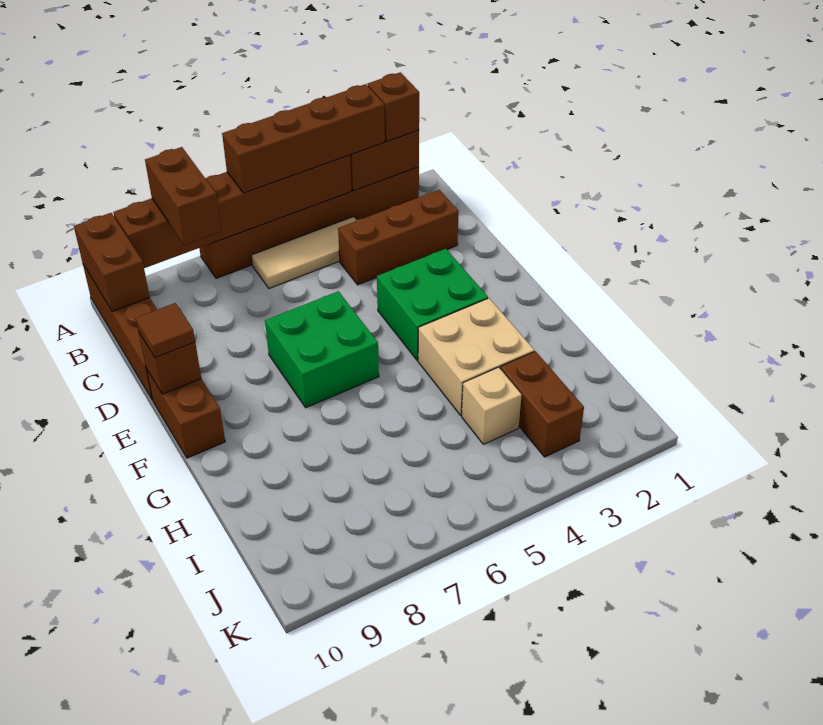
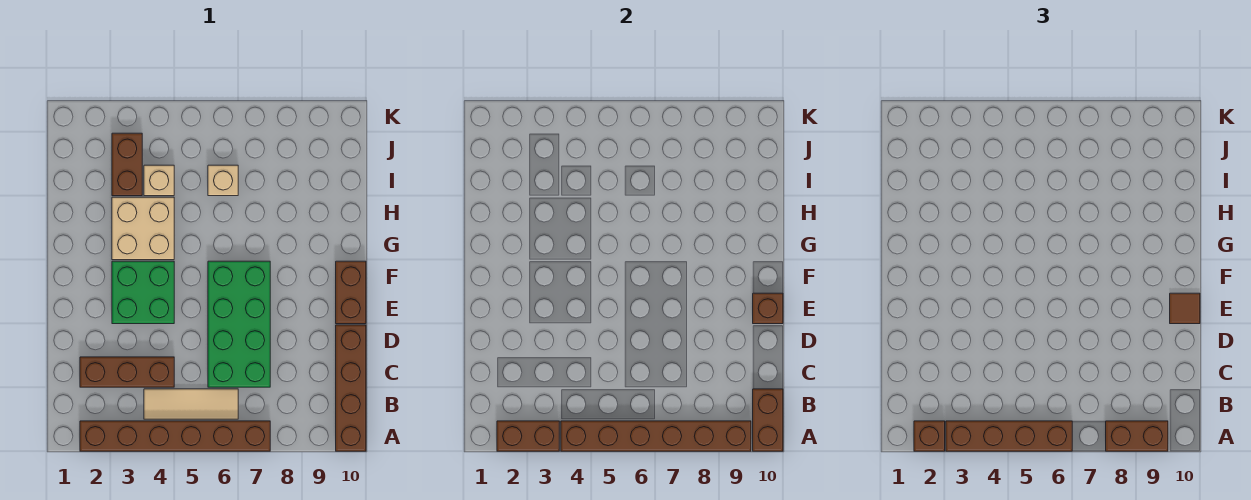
brown brick A8:B8 level 3 -> brown brick A8:A9 level 3
green brick E6:F7 level 1 -> green brick C6:F7 level 1
none -> tan brick I6 level 1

◆ ◆ ◆ ◆ ◆ ◆ ◆

All lines from the line containing "green brick E6:F7" through the last line of the data are to be repeated exactly; no other line belongs in the answer.

green brick E6:F7 level 1 -> green brick C6:F7 level 1
none -> tan brick I6 level 1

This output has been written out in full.